(Image sets with object changes)
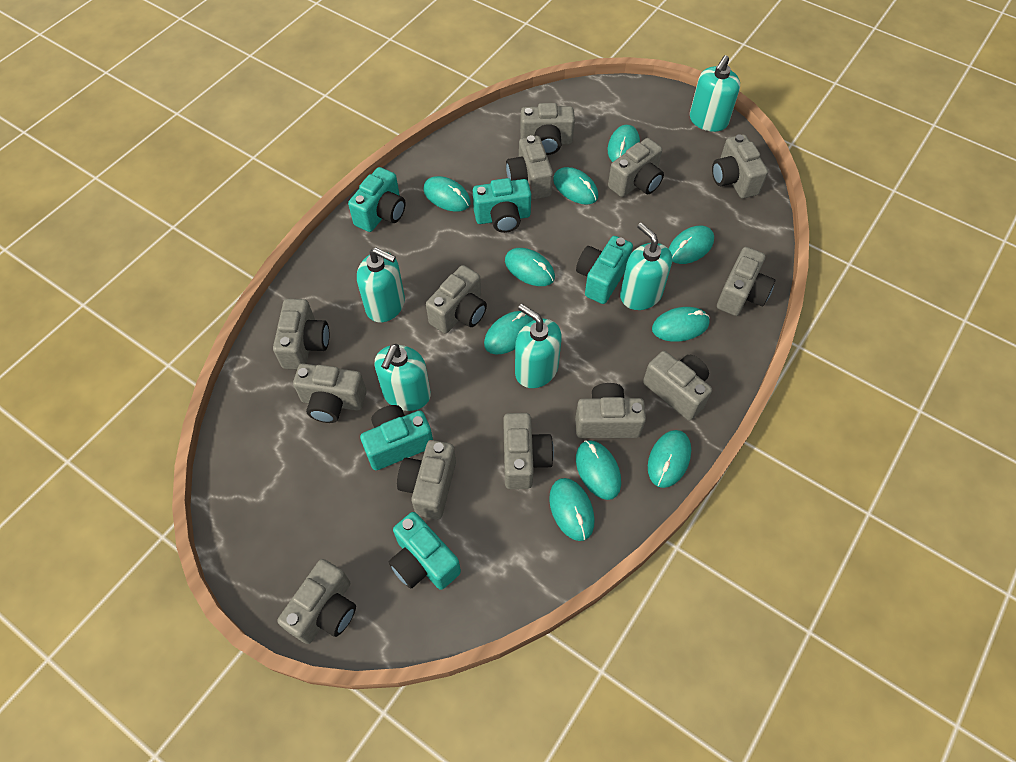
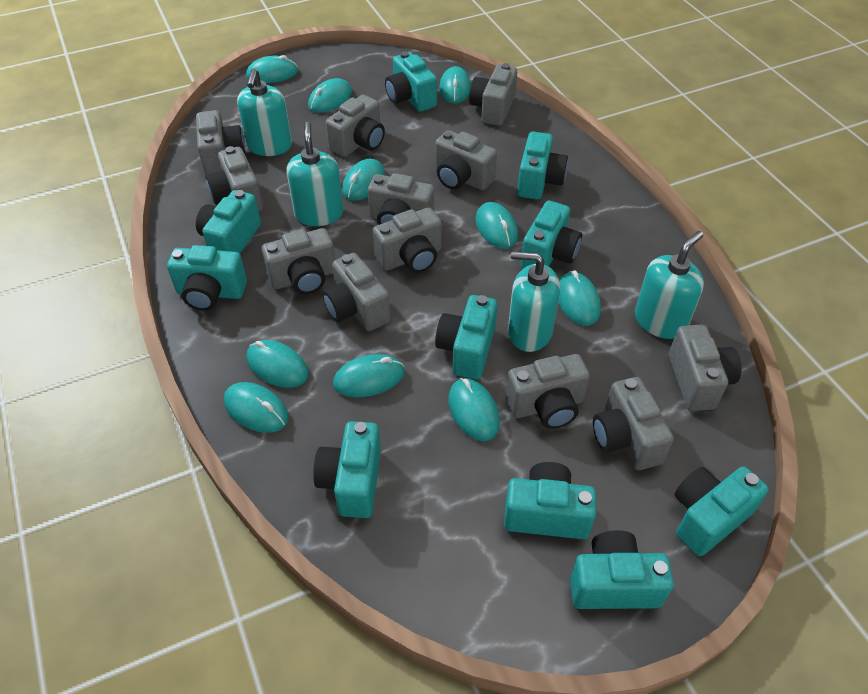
grey camera: 13 -> 12
turquoise camera: 5 -> 10
turquoise soap dispenser: 5 -> 4

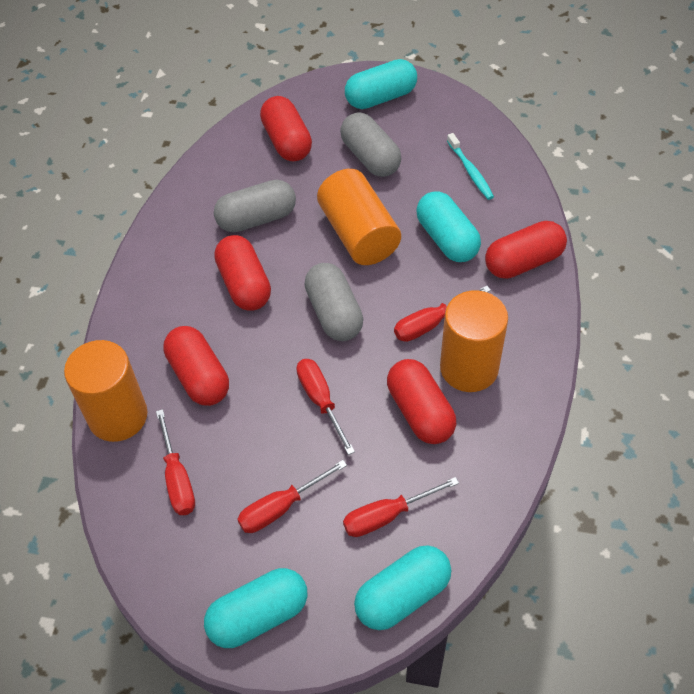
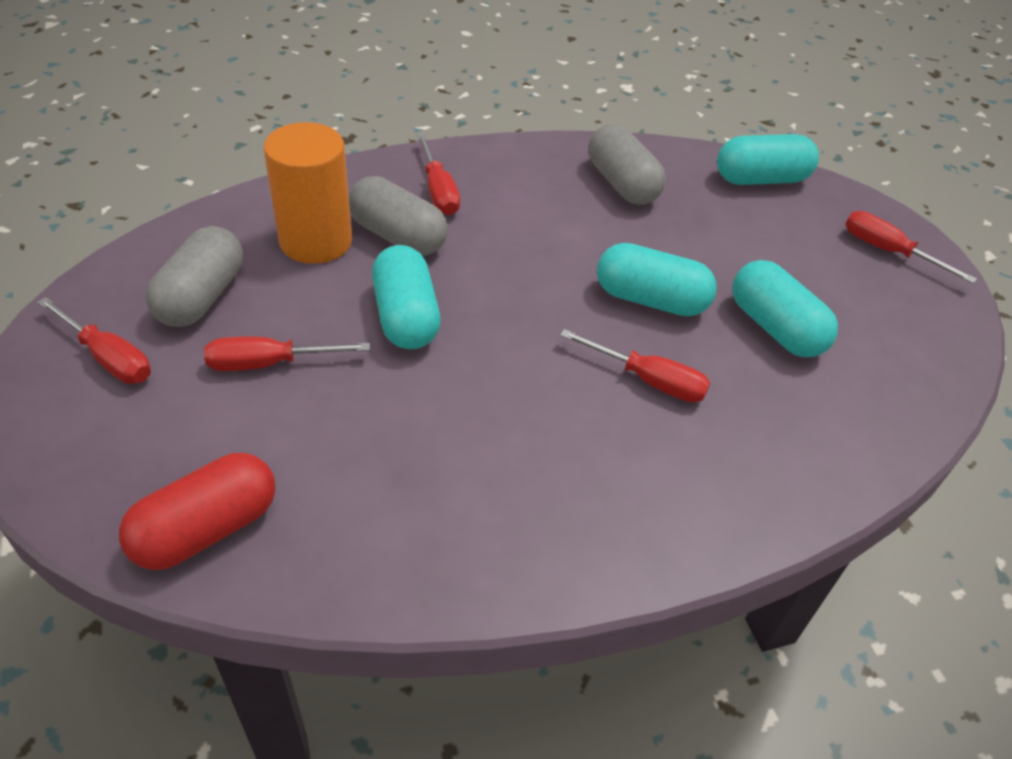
orange cylinder: 3 -> 1
red capsule: 5 -> 1
turquoise toothbrush: 1 -> 0

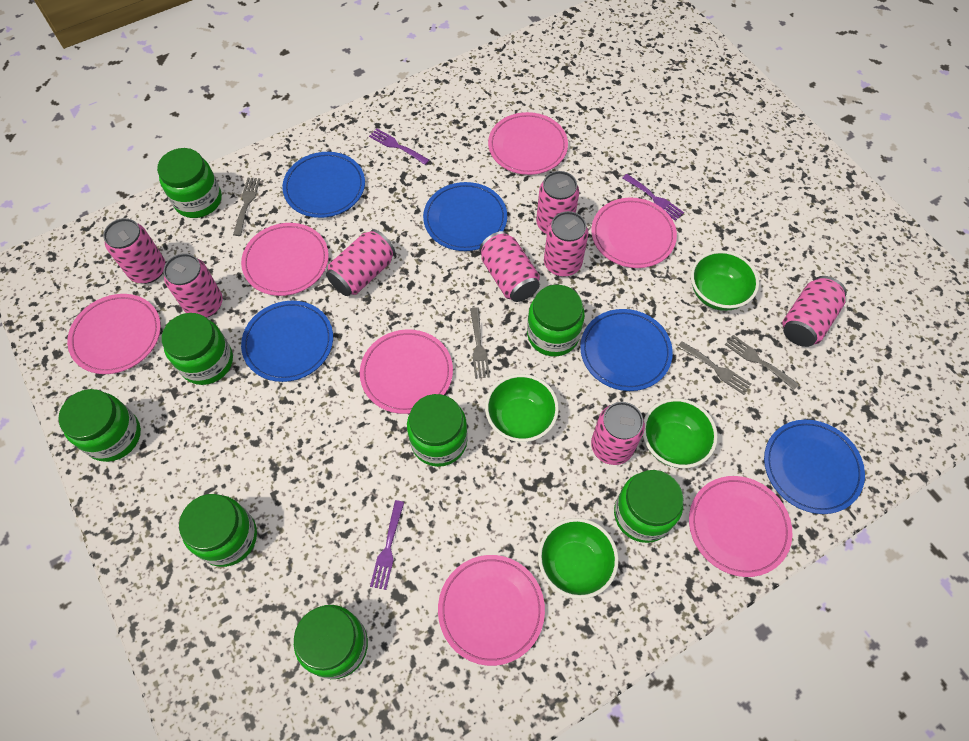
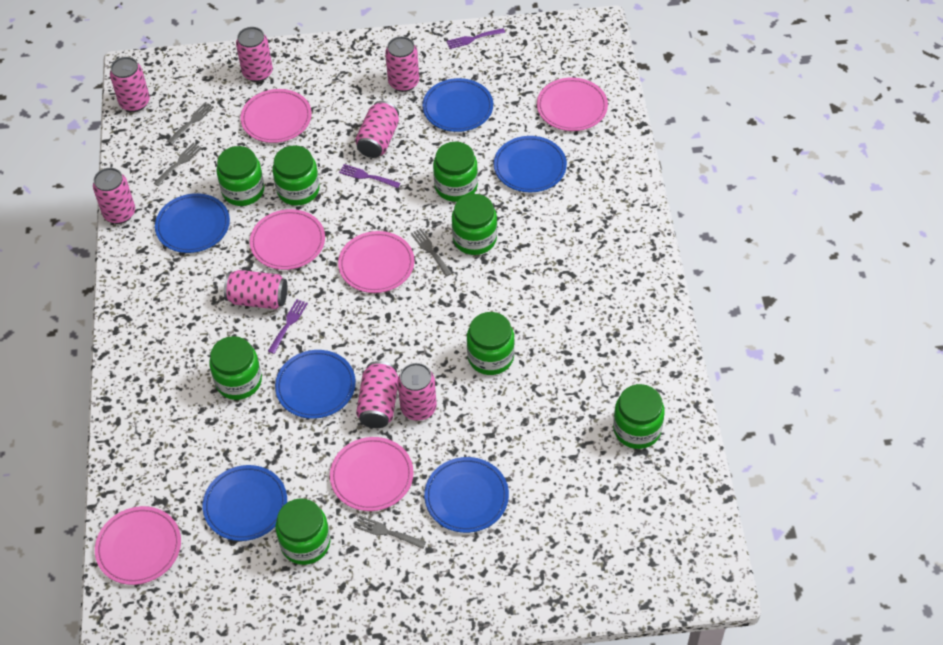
blue plate: 5 -> 6
green bowl: 4 -> 0
pink plate: 7 -> 6

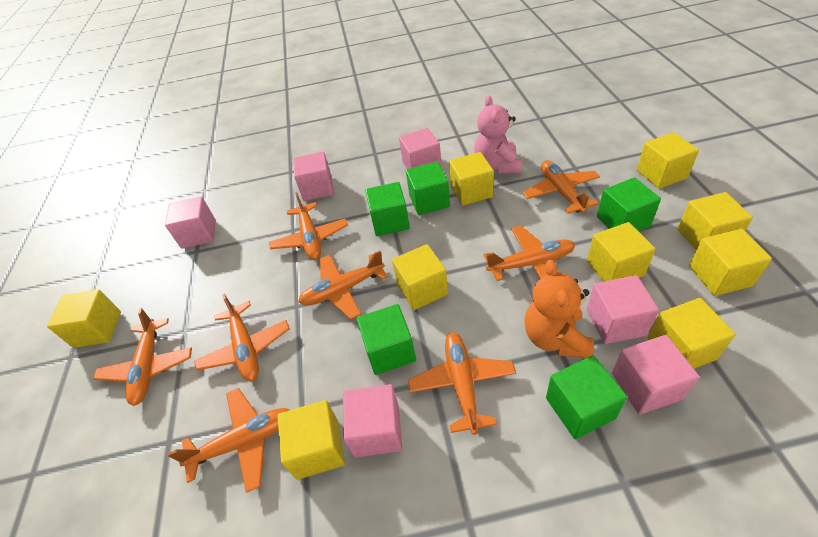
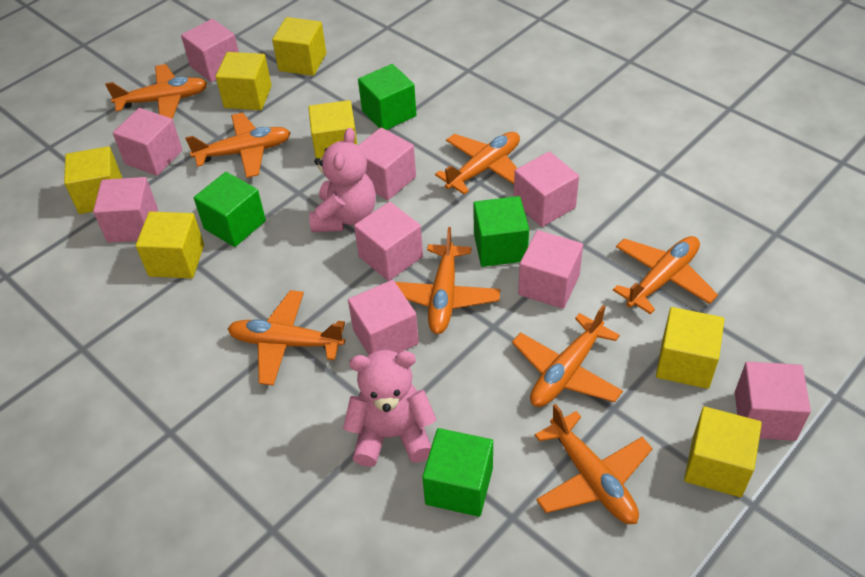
green cube: 5 -> 4
orange teddy bear: 1 -> 0
pink cube: 6 -> 9
pink teddy bear: 1 -> 2
yellow cube: 9 -> 7

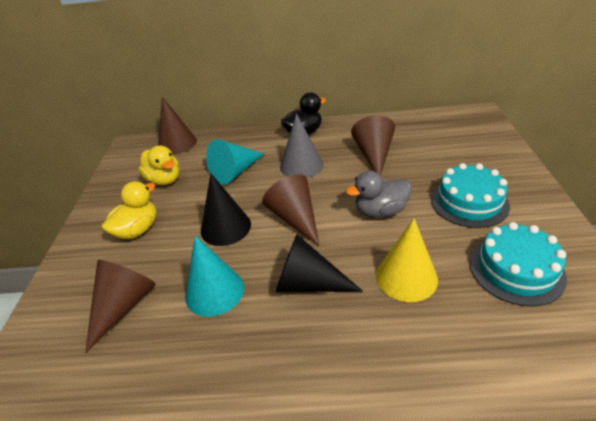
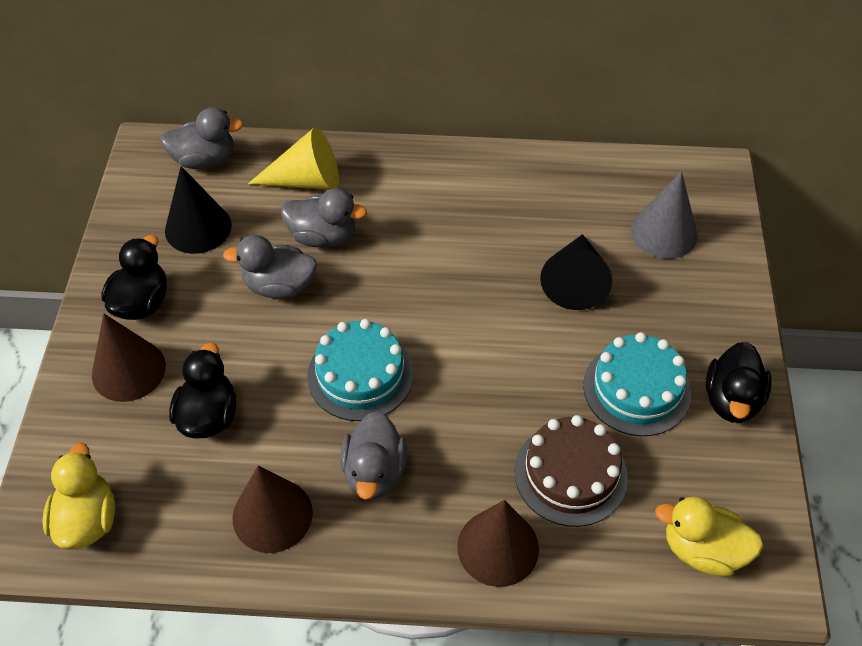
black duck: 1 -> 3
brown cake: 0 -> 1
brown cone: 4 -> 3
grey duck: 1 -> 4
turquoise cone: 2 -> 0

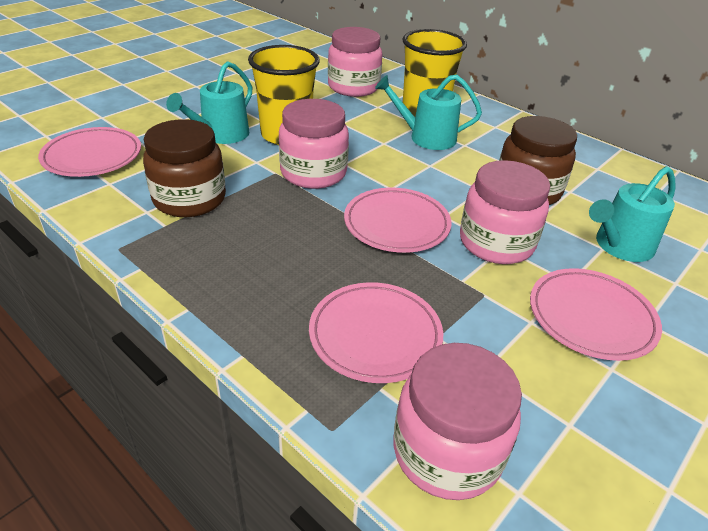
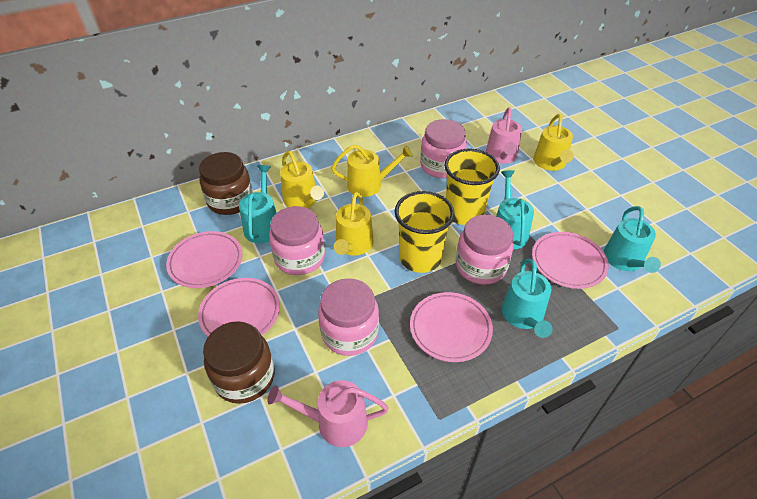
pink watering can: 0 -> 2
turquoise watering can: 3 -> 4
yellow watering can: 0 -> 4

### PROBLEM STATEMENT
Except for the pictures, give the data again word for word.

### ANSWER BELOW
grey camera: 13 -> 12
turquoise camera: 5 -> 10
turquoise soap dispenser: 5 -> 4

orange cylinder: 3 -> 1
red capsule: 5 -> 1
turquoise toothbrush: 1 -> 0

blue plate: 5 -> 6
green bowl: 4 -> 0
pink plate: 7 -> 6

green cube: 5 -> 4
orange teddy bear: 1 -> 0
pink cube: 6 -> 9
pink teddy bear: 1 -> 2
yellow cube: 9 -> 7

black duck: 1 -> 3
brown cake: 0 -> 1
brown cone: 4 -> 3
grey duck: 1 -> 4
turquoise cone: 2 -> 0

pink watering can: 0 -> 2
turquoise watering can: 3 -> 4
yellow watering can: 0 -> 4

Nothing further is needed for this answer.